**TASK DIRECTIONS**
Copy the lines below that contain "NAND".

**EXERCISE DATA**
════

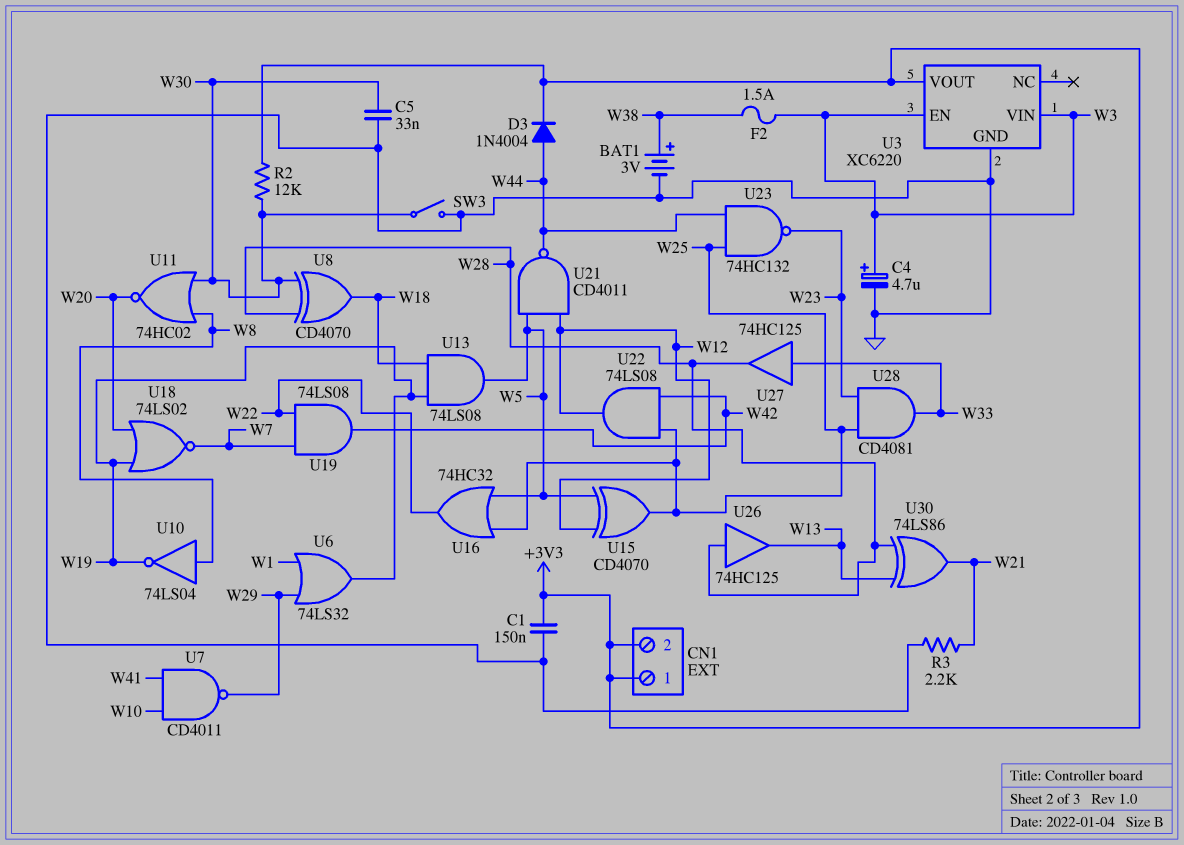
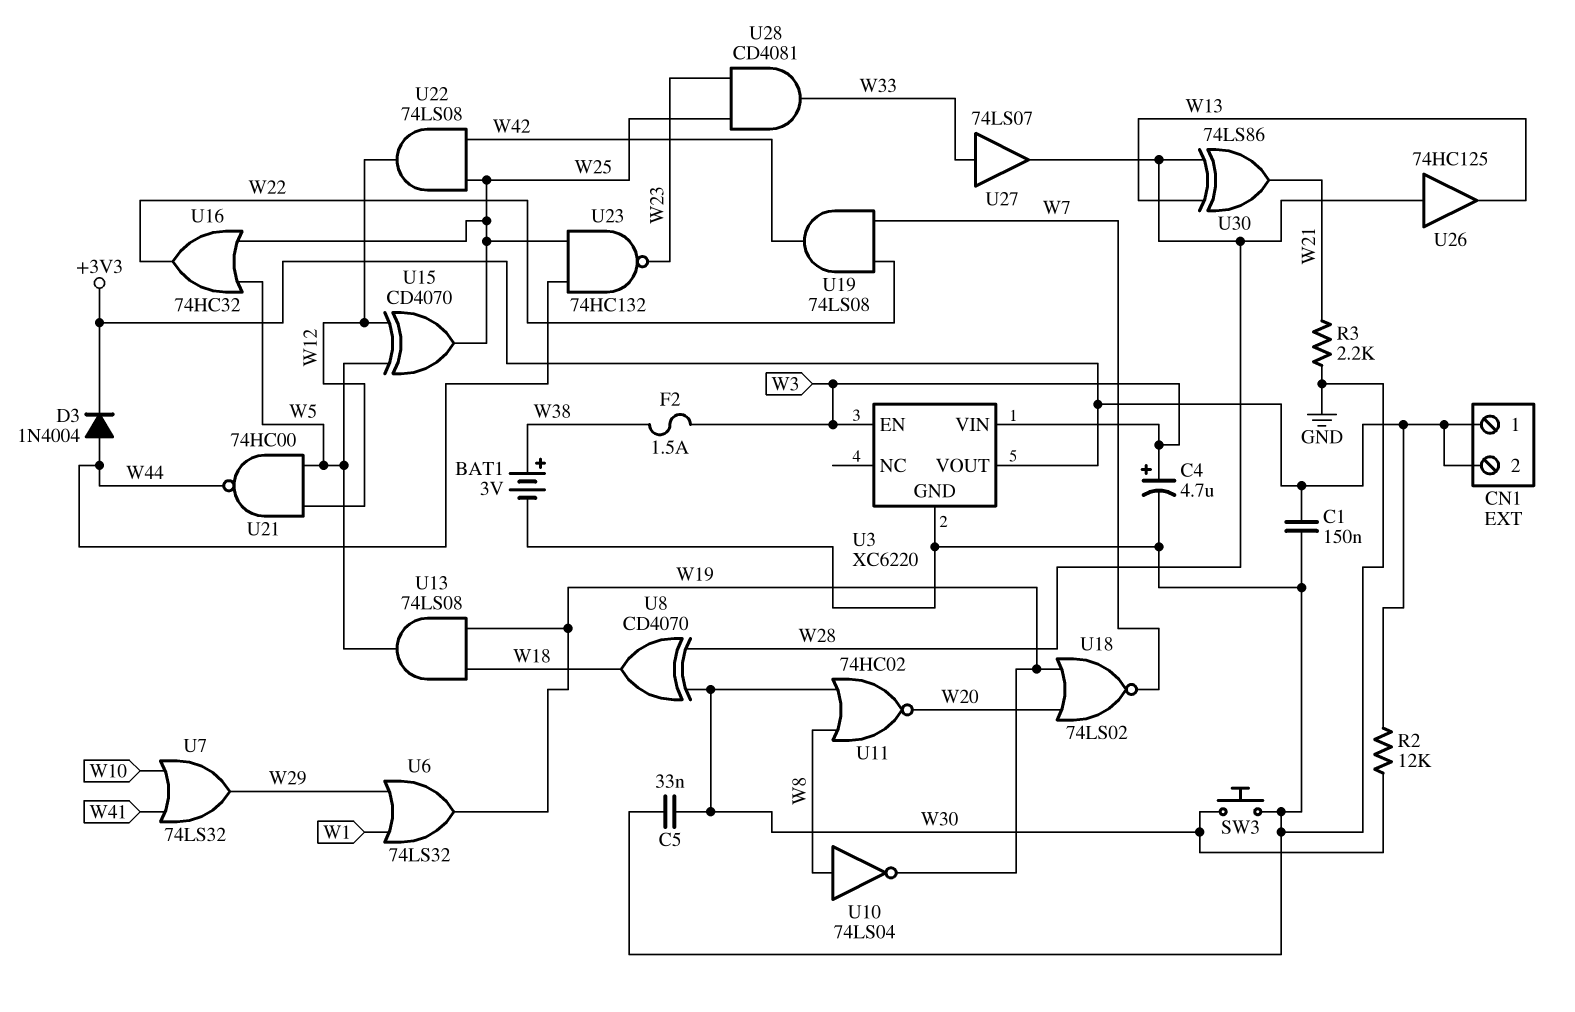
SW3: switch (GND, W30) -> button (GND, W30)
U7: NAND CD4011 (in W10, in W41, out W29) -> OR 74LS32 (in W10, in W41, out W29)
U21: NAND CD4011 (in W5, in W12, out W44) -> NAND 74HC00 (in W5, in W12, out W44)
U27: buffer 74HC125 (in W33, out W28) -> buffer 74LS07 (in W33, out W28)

════

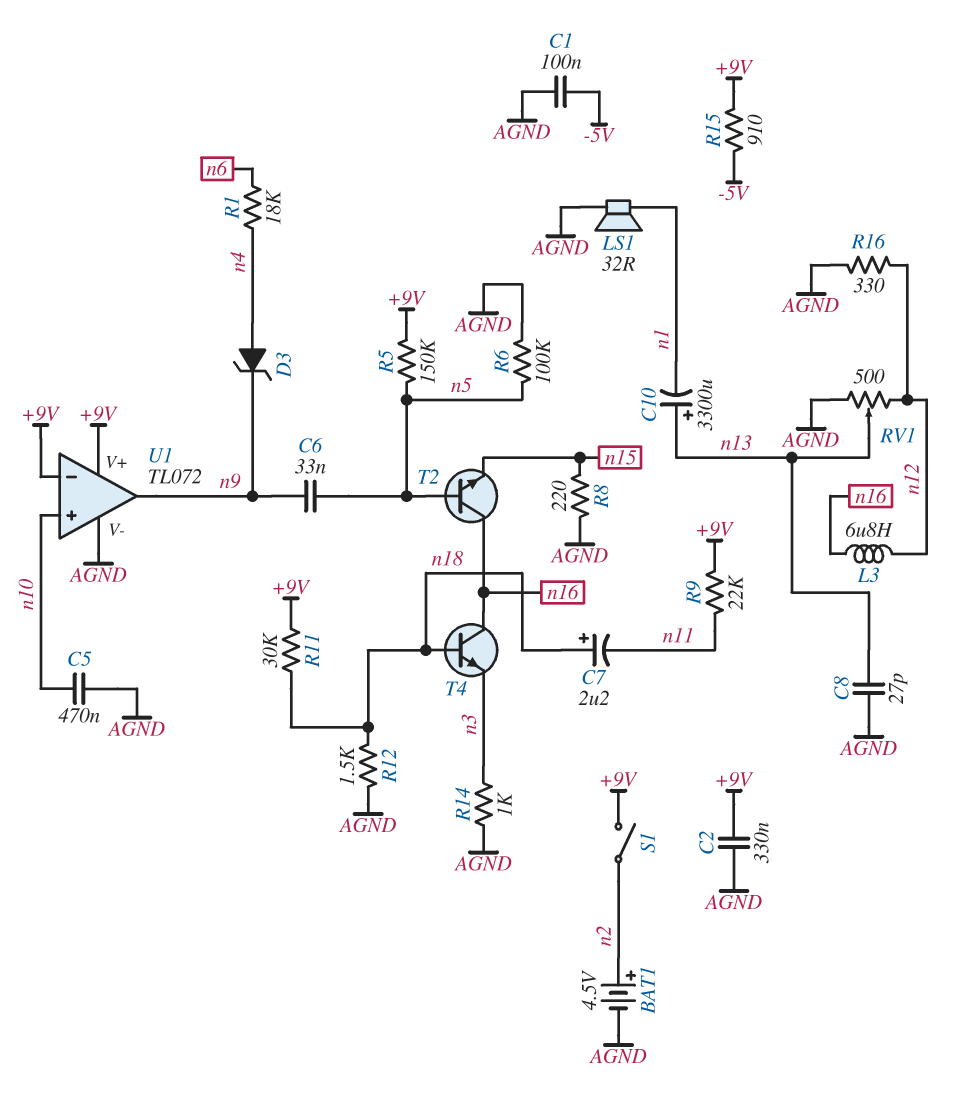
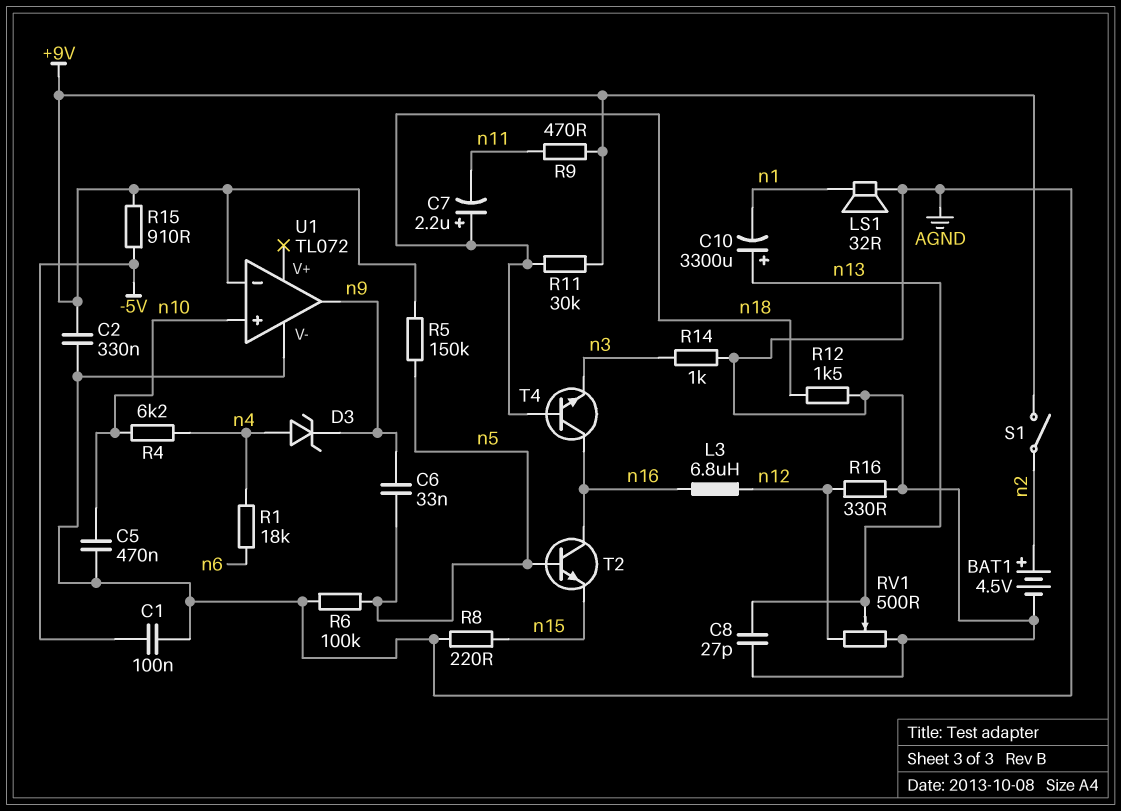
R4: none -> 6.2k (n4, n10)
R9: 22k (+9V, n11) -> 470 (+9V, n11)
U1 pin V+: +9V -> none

════

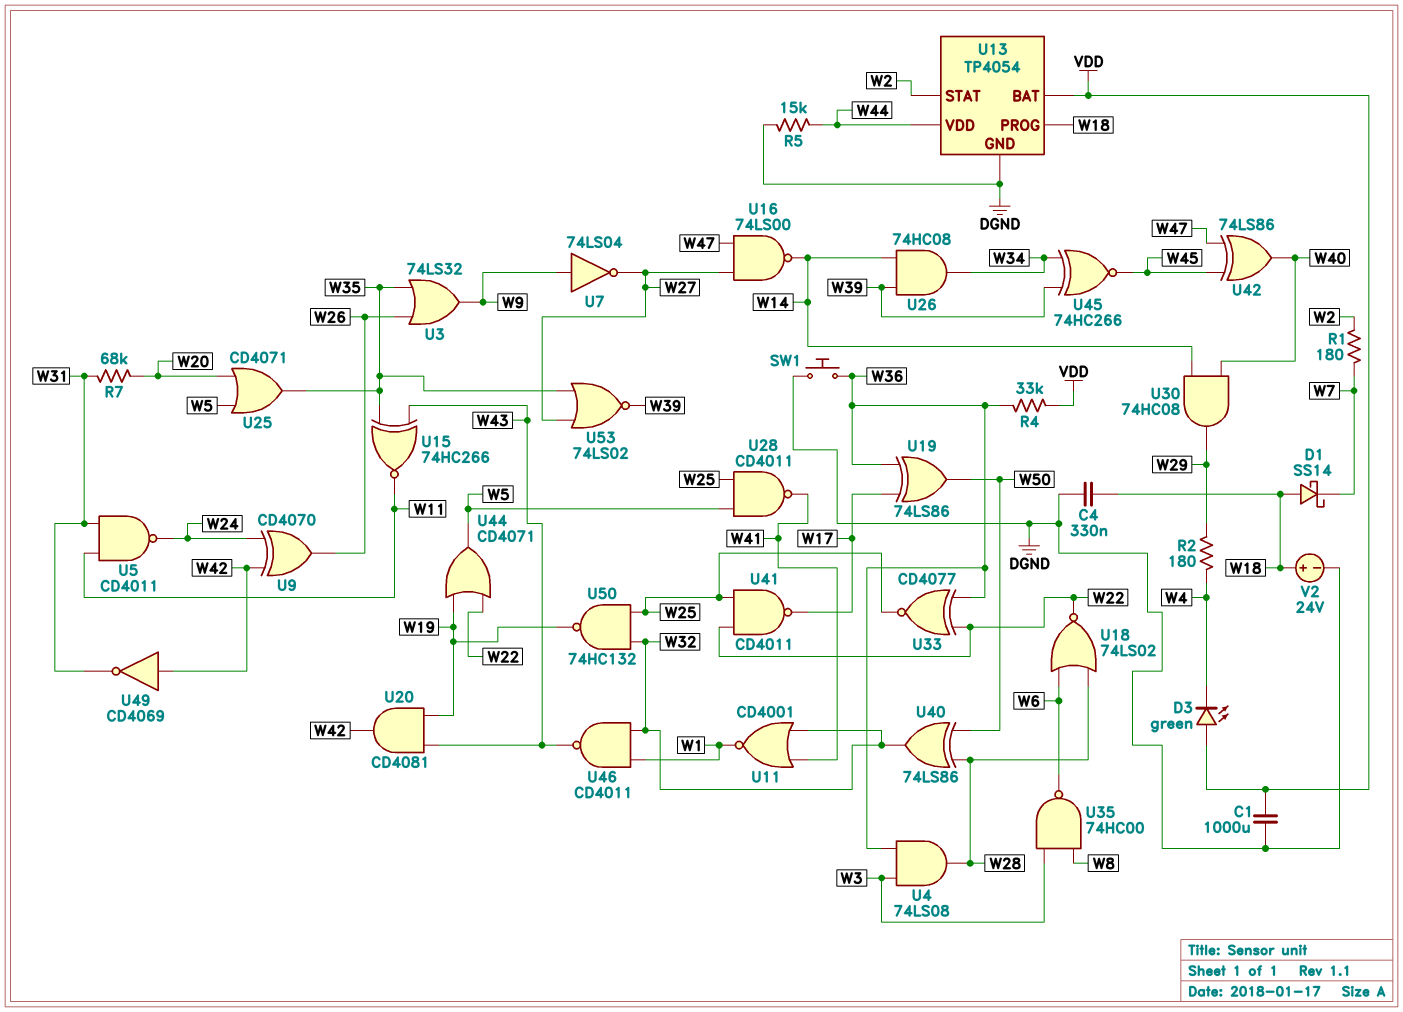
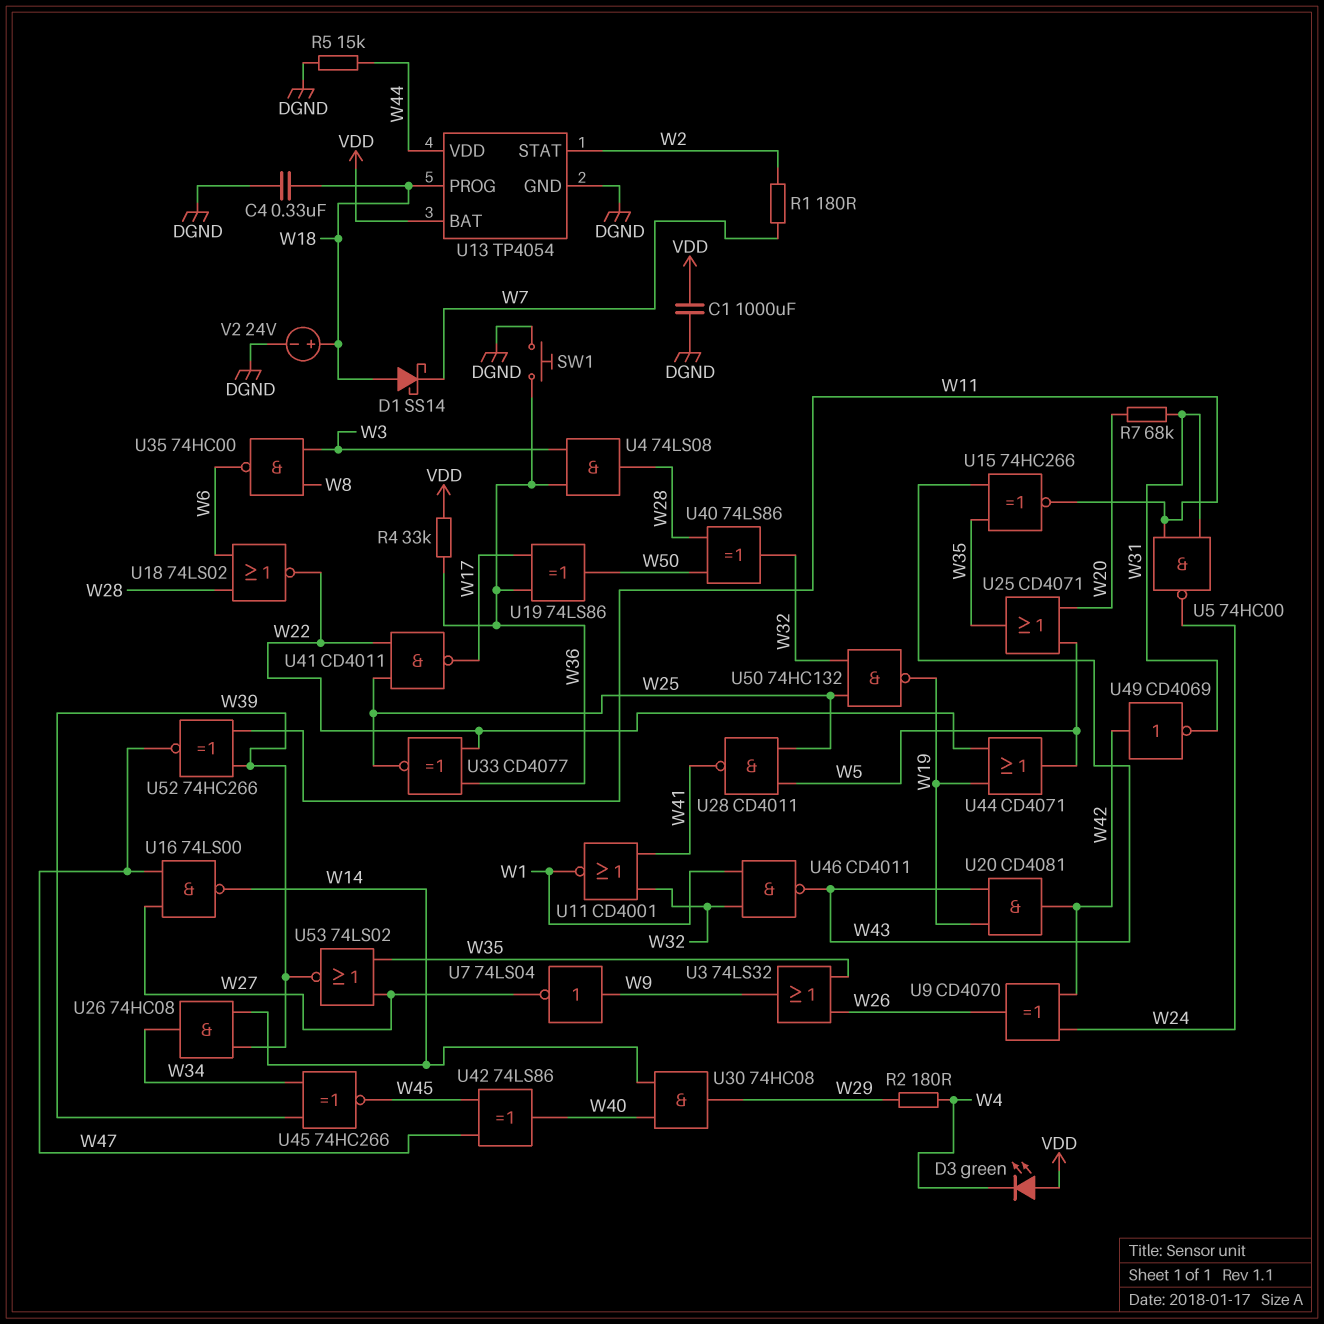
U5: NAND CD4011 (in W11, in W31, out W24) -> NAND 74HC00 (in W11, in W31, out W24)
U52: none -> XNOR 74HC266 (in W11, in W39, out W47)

════

**SOLUTION BELOW**
U7: NAND CD4011 (in W10, in W41, out W29) -> OR 74LS32 (in W10, in W41, out W29)
U21: NAND CD4011 (in W5, in W12, out W44) -> NAND 74HC00 (in W5, in W12, out W44)
U5: NAND CD4011 (in W11, in W31, out W24) -> NAND 74HC00 (in W11, in W31, out W24)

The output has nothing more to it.